◆ Exercise instructions
Return only the line containing "camera: 35 degrees left, 5 degrees up" and each line after it, exactly as written, through the end of the records.

Stored records
********************

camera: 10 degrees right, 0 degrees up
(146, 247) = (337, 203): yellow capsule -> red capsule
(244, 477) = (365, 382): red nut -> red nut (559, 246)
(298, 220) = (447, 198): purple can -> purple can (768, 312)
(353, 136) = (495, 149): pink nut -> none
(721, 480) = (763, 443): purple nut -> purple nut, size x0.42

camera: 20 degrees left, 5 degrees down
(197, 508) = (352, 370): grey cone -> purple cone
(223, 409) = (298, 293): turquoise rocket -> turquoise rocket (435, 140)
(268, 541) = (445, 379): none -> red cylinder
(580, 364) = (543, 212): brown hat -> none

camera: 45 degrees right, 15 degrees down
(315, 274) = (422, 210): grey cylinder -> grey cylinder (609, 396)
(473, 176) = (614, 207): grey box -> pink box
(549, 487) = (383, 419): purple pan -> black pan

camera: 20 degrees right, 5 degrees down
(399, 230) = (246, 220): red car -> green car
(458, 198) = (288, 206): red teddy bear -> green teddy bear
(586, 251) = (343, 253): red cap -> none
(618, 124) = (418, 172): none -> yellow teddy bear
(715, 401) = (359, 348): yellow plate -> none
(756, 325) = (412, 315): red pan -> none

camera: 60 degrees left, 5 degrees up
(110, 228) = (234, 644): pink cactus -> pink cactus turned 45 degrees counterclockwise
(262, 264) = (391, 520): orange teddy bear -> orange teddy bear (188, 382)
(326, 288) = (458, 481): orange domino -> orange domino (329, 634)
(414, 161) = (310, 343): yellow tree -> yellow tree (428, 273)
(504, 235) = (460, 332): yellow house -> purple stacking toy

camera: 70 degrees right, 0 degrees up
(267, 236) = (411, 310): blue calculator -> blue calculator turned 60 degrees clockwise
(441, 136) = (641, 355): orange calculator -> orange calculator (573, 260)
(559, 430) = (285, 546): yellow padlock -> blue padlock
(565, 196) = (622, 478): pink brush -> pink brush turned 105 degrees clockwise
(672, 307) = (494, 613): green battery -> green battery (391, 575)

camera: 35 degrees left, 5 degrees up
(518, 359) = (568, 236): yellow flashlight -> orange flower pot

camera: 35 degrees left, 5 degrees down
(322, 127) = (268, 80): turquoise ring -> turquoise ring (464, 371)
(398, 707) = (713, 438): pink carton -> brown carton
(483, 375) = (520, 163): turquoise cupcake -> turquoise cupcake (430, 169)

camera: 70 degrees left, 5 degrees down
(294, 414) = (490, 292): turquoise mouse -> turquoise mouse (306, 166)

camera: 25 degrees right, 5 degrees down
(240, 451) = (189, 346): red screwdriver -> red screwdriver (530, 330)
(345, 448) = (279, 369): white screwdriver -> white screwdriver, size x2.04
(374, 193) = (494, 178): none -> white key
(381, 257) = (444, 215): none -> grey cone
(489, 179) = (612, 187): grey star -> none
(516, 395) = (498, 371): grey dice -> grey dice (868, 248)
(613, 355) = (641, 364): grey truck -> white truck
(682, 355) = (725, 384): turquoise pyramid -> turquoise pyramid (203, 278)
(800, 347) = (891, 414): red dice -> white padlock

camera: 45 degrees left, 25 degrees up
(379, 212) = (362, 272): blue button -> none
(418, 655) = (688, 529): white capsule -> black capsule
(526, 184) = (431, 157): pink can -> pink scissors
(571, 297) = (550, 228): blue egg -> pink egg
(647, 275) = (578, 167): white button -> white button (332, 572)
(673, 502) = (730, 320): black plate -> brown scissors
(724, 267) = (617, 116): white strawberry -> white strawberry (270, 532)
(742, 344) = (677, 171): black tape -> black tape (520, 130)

********************

◆ Result
camera: 35 degrees left, 5 degrees up
(518, 359) = (568, 236): yellow flashlight -> orange flower pot

camera: 35 degrees left, 5 degrees down
(322, 127) = (268, 80): turquoise ring -> turquoise ring (464, 371)
(398, 707) = (713, 438): pink carton -> brown carton
(483, 375) = (520, 163): turquoise cupcake -> turquoise cupcake (430, 169)

camera: 70 degrees left, 5 degrees down
(294, 414) = (490, 292): turquoise mouse -> turquoise mouse (306, 166)

camera: 25 degrees right, 5 degrees down
(240, 451) = (189, 346): red screwdriver -> red screwdriver (530, 330)
(345, 448) = (279, 369): white screwdriver -> white screwdriver, size x2.04
(374, 193) = (494, 178): none -> white key
(381, 257) = (444, 215): none -> grey cone
(489, 179) = (612, 187): grey star -> none
(516, 395) = (498, 371): grey dice -> grey dice (868, 248)
(613, 355) = (641, 364): grey truck -> white truck
(682, 355) = (725, 384): turquoise pyramid -> turquoise pyramid (203, 278)
(800, 347) = (891, 414): red dice -> white padlock

camera: 45 degrees left, 25 degrees up
(379, 212) = (362, 272): blue button -> none
(418, 655) = (688, 529): white capsule -> black capsule
(526, 184) = (431, 157): pink can -> pink scissors
(571, 297) = (550, 228): blue egg -> pink egg
(647, 275) = (578, 167): white button -> white button (332, 572)
(673, 502) = (730, 320): black plate -> brown scissors
(724, 267) = (617, 116): white strawberry -> white strawberry (270, 532)
(742, 344) = (677, 171): black tape -> black tape (520, 130)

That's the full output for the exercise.